[WORK ITEM]
Find the line with "exchanged: wallet in" in the records below, then please transcribe it and every later line exactly, omitting the pictures and adding nothing.

[DATA EXTRACT]
========================================================================

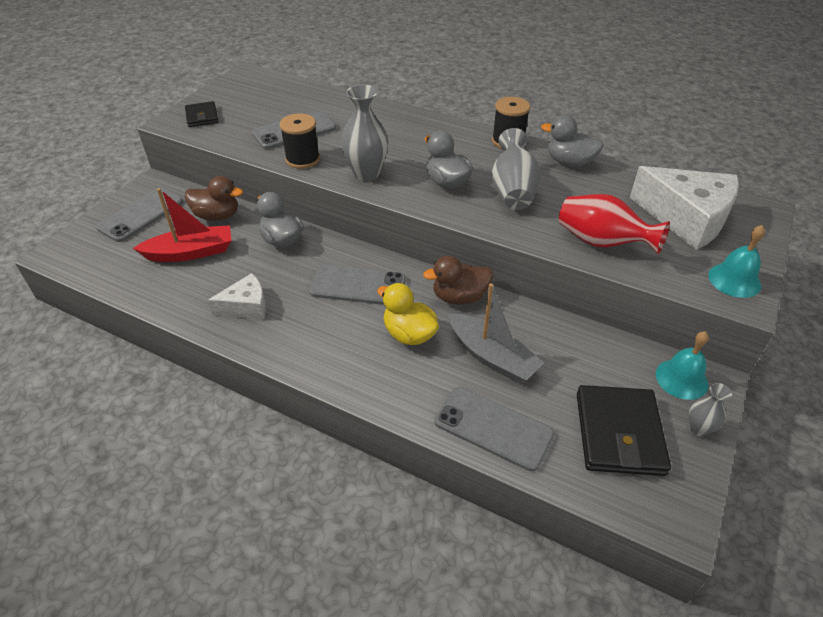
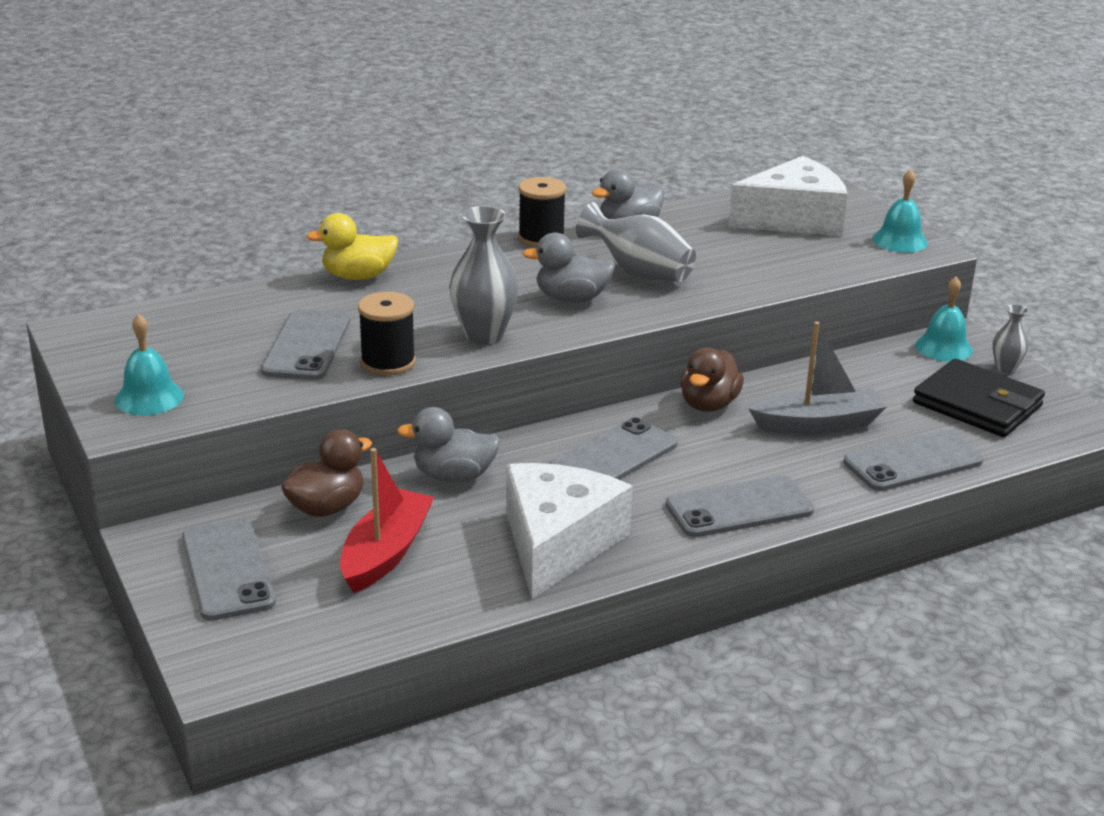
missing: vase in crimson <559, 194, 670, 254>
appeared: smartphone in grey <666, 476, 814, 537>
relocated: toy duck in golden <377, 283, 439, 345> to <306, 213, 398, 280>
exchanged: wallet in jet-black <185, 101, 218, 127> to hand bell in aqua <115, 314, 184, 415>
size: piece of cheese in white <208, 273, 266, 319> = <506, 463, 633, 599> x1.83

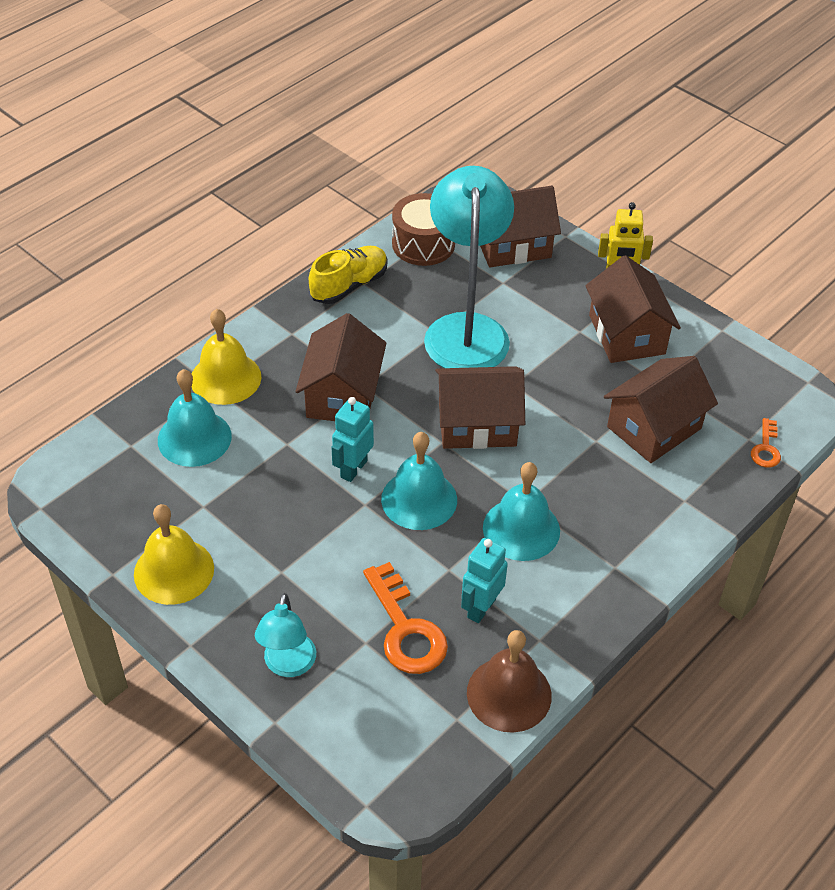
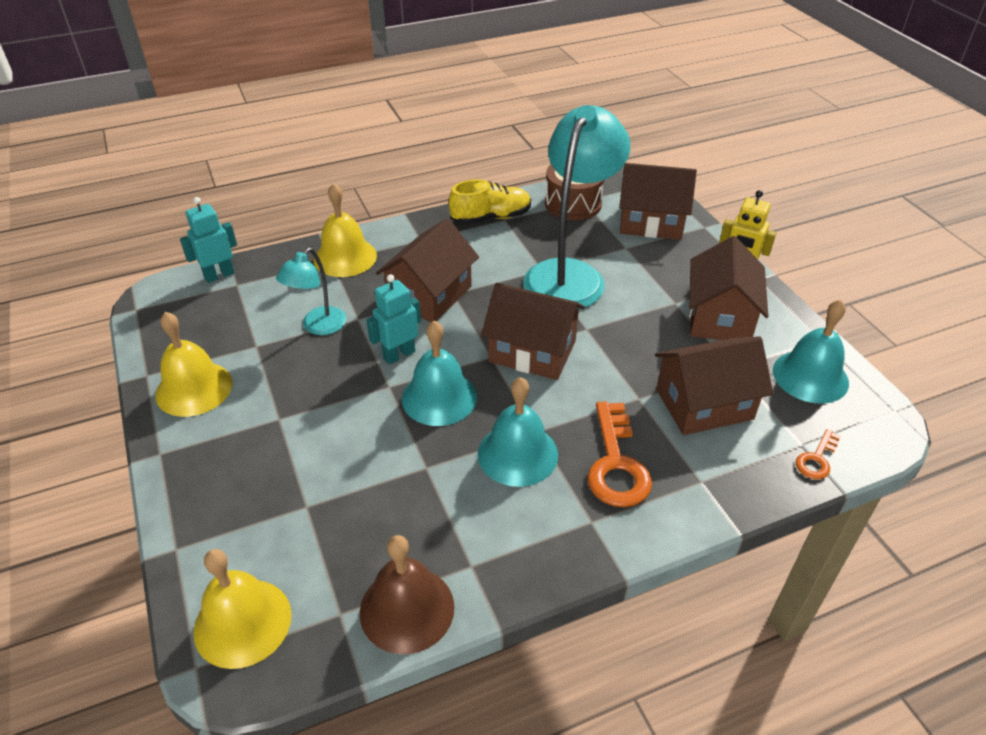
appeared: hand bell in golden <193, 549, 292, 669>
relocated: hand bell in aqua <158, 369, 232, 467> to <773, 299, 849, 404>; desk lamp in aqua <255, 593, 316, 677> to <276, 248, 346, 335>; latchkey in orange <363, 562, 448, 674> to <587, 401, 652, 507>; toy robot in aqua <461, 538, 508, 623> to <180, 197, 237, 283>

========================================================================

[RESPONSE TO THIS TASK]
exchanged: wallet in jet-black <185, 101, 218, 127> to hand bell in aqua <115, 314, 184, 415>
size: piece of cheese in white <208, 273, 266, 319> = <506, 463, 633, 599> x1.83

appeared: hand bell in golden <193, 549, 292, 669>
relocated: hand bell in aqua <158, 369, 232, 467> to <773, 299, 849, 404>; desk lamp in aqua <255, 593, 316, 677> to <276, 248, 346, 335>; latchkey in orange <363, 562, 448, 674> to <587, 401, 652, 507>; toy robot in aqua <461, 538, 508, 623> to <180, 197, 237, 283>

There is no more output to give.